• **DIRECTIONS FOR THIS TASK**:
Your answer should be only the lines below from the one with "tan brick D1 level 2 -> tan brick B3 level 2" to the one with "tan slope F8:G10", repeated exactly, ends included.

• **INFORMATION GIVEN**:
- - - - -

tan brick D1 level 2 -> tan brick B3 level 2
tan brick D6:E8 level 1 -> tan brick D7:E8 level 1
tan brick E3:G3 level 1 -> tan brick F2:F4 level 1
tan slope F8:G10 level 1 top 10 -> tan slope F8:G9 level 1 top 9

- - - - -

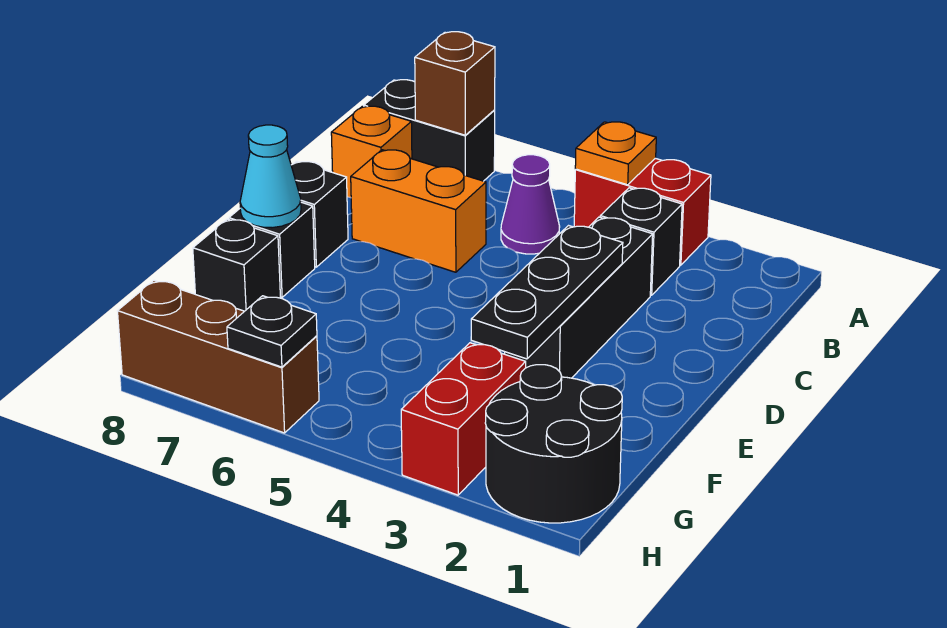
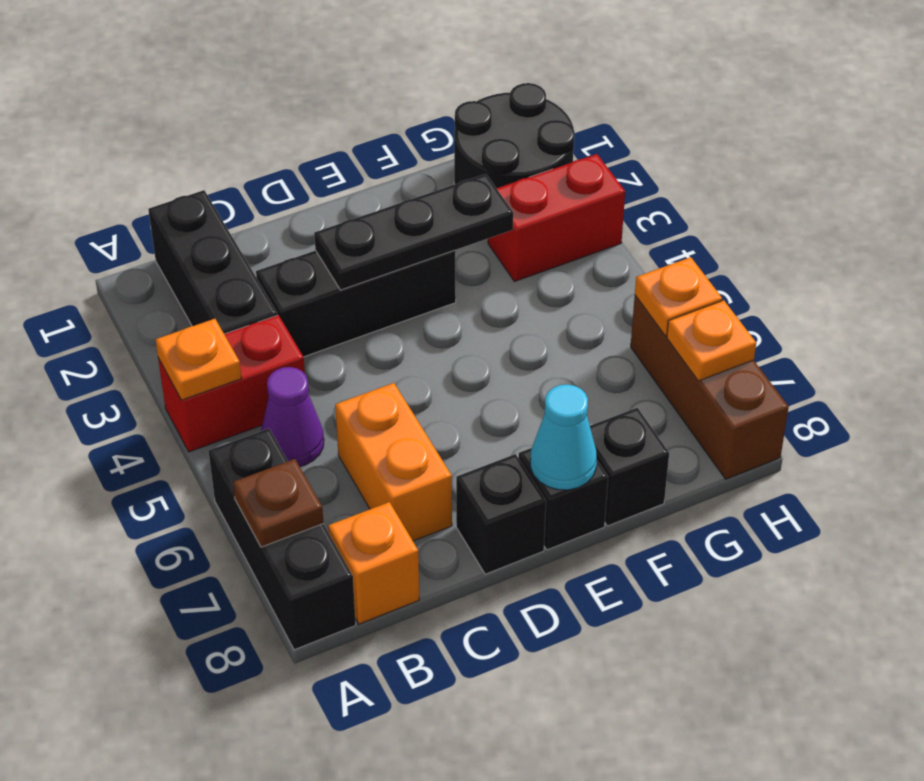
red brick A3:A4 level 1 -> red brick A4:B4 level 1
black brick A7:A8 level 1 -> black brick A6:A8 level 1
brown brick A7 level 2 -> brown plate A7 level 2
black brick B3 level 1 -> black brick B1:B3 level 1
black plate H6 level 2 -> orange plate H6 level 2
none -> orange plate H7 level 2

- - - - -

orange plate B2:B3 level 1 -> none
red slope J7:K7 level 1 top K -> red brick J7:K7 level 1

- - - - -

• **YOUR RESPONSE**:
tan brick D1 level 2 -> tan brick B3 level 2
tan brick D6:E8 level 1 -> tan brick D7:E8 level 1
tan brick E3:G3 level 1 -> tan brick F2:F4 level 1
tan slope F8:G10 level 1 top 10 -> tan slope F8:G9 level 1 top 9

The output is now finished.